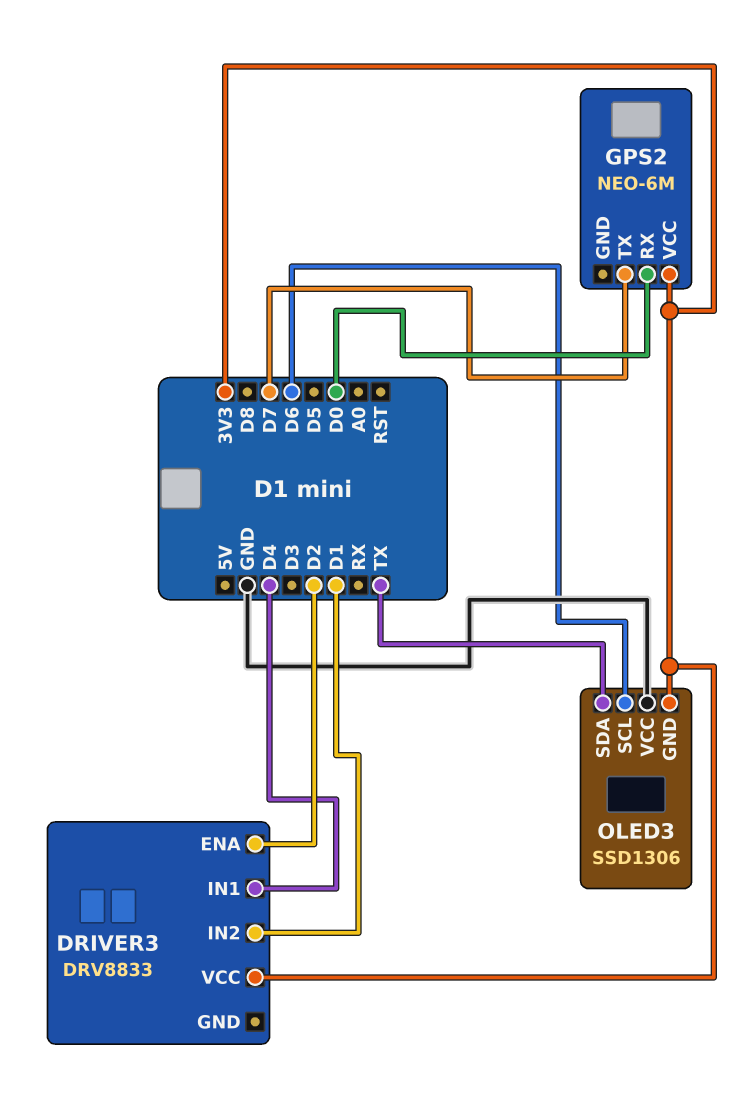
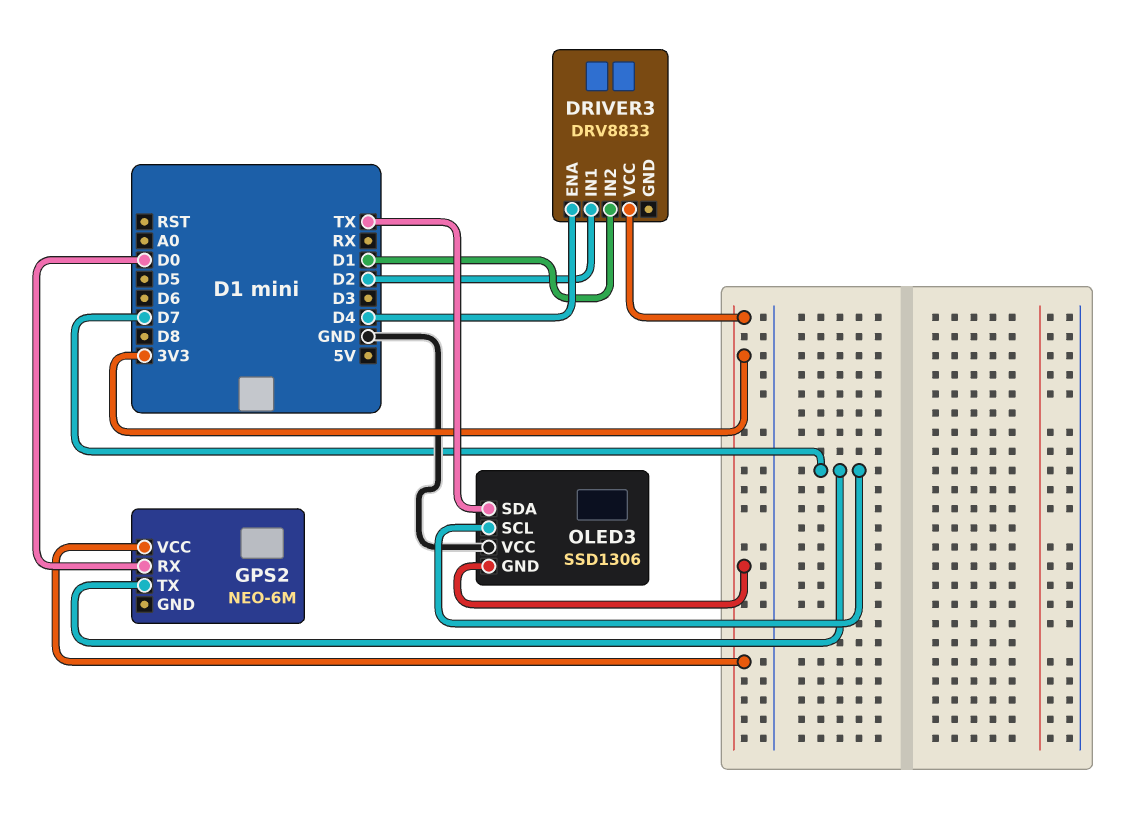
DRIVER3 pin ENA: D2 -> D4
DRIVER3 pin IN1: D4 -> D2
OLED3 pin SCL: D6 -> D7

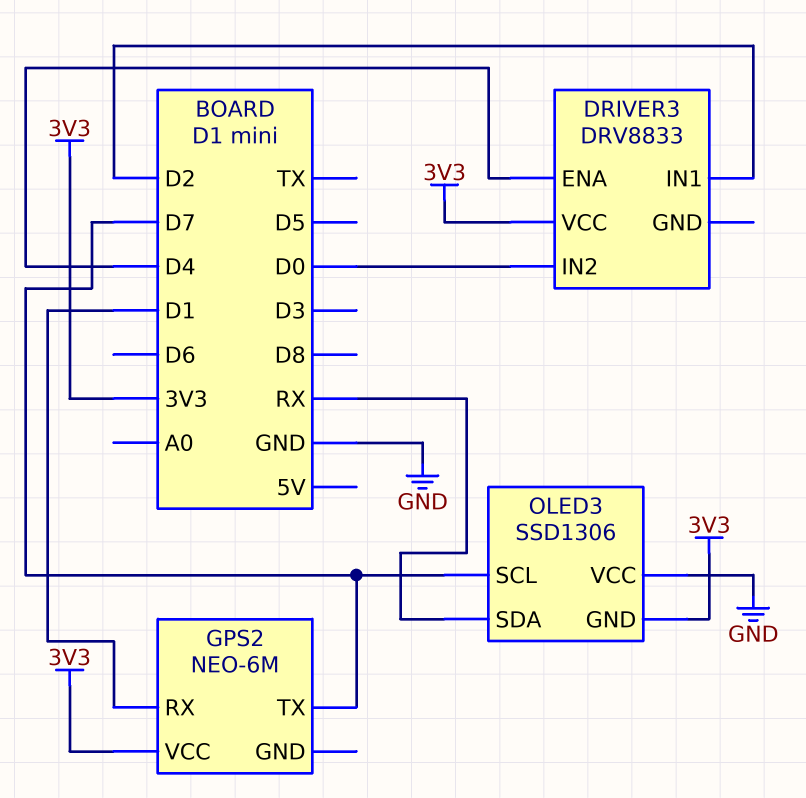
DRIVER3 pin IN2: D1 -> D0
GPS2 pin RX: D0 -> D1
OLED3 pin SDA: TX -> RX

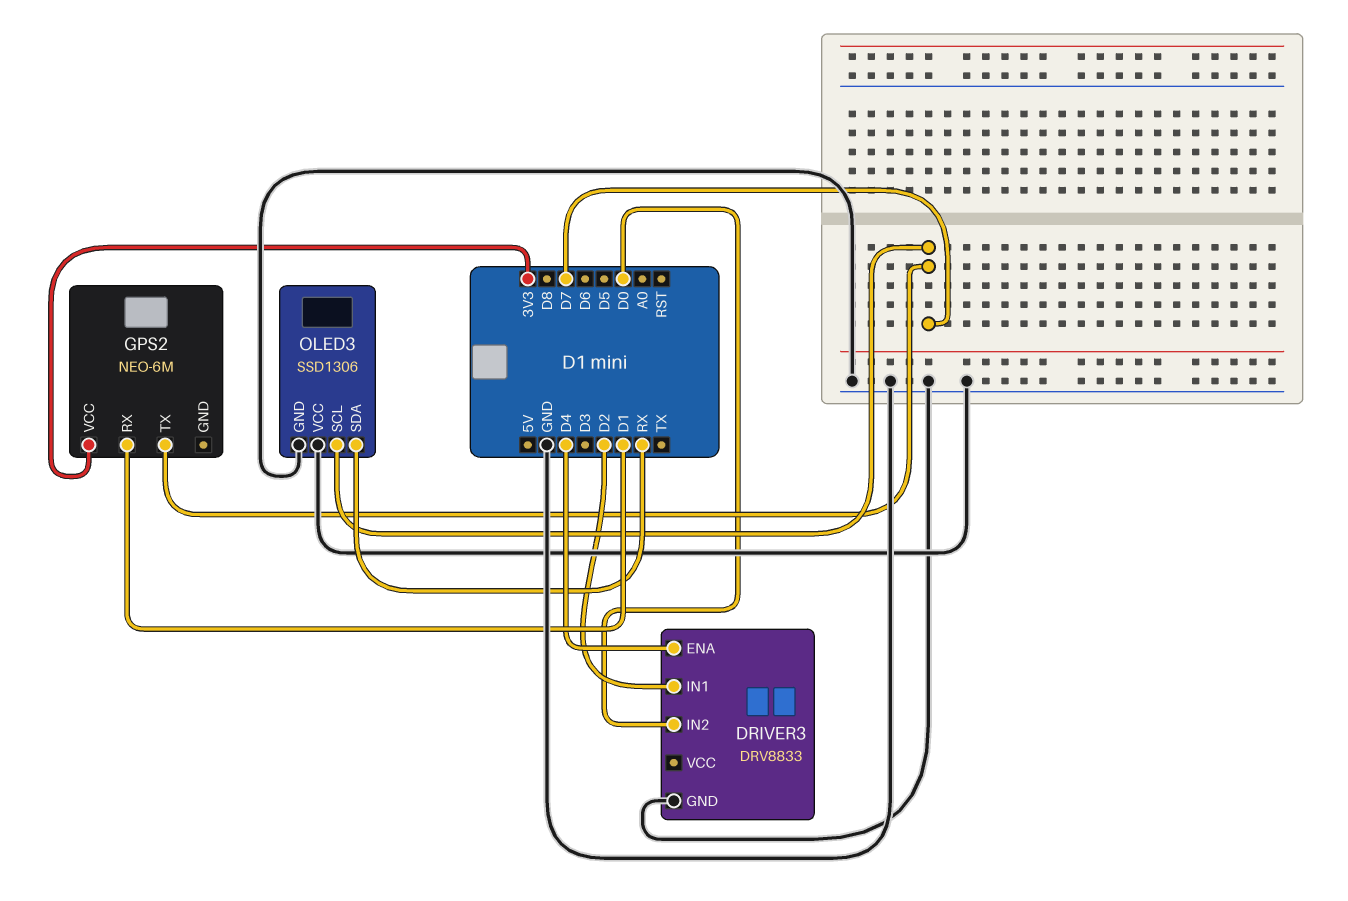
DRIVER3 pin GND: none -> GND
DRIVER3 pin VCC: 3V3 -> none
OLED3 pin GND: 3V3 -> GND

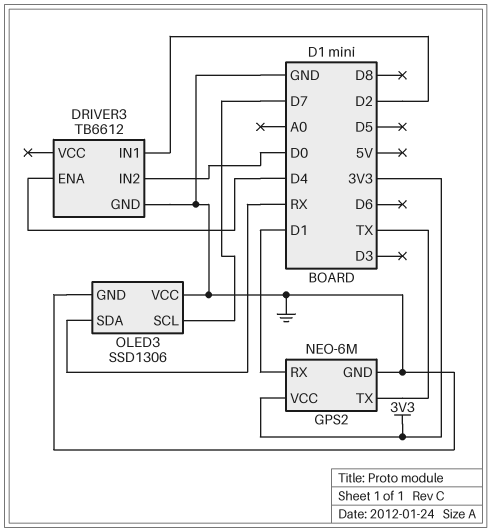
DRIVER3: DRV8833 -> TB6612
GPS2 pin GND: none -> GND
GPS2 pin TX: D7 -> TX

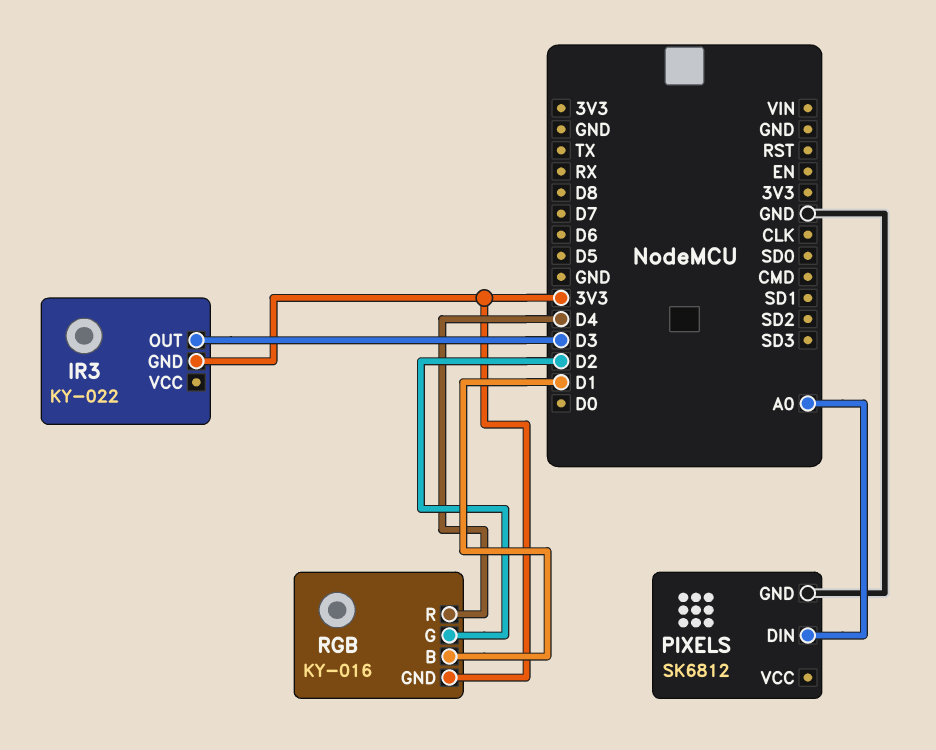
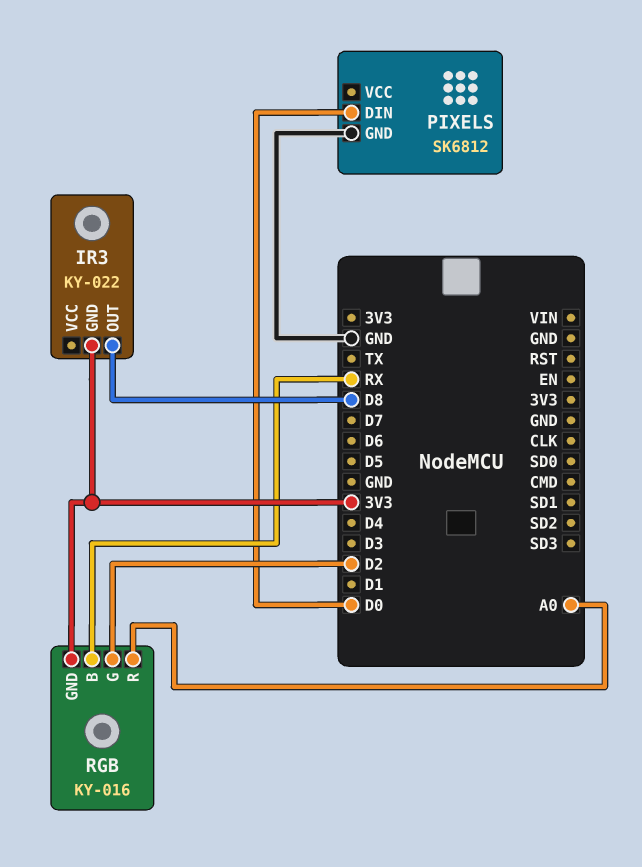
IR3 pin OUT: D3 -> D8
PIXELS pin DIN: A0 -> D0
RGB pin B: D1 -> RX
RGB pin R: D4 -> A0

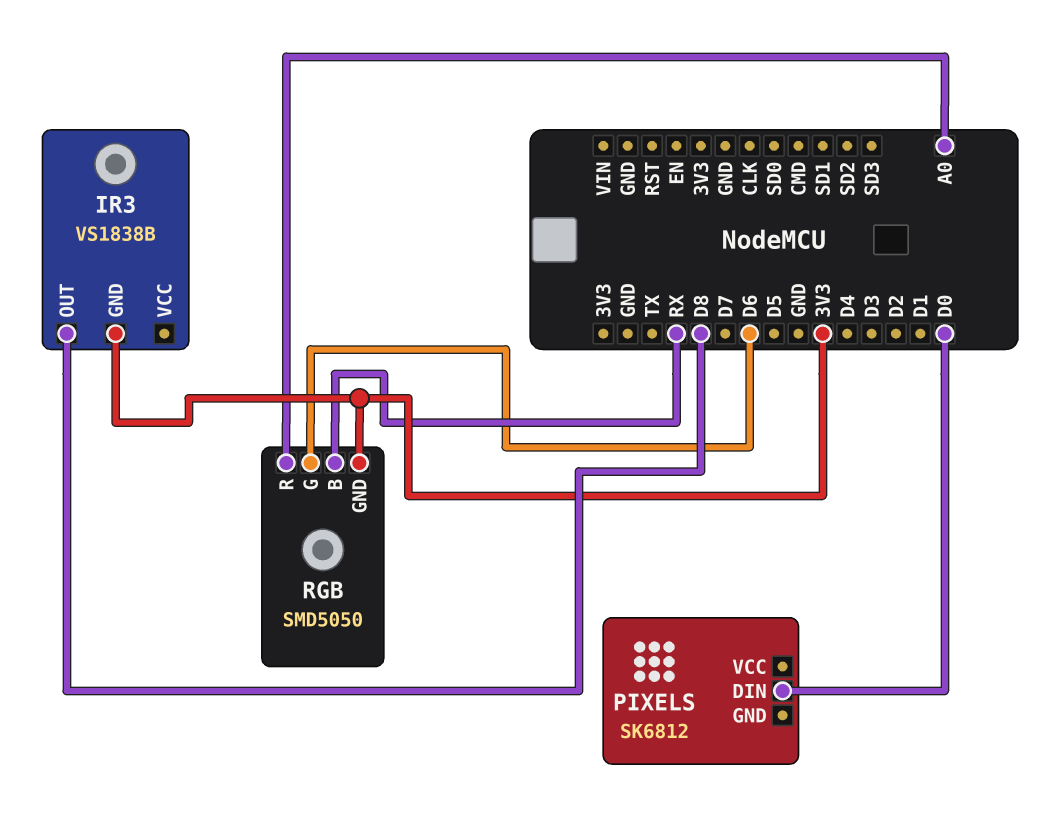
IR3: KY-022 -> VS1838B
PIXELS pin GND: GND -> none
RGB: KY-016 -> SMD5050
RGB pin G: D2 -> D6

---

Report only the number of lines that hold the string "none" in this listing.

* **Answer for this exercise**
4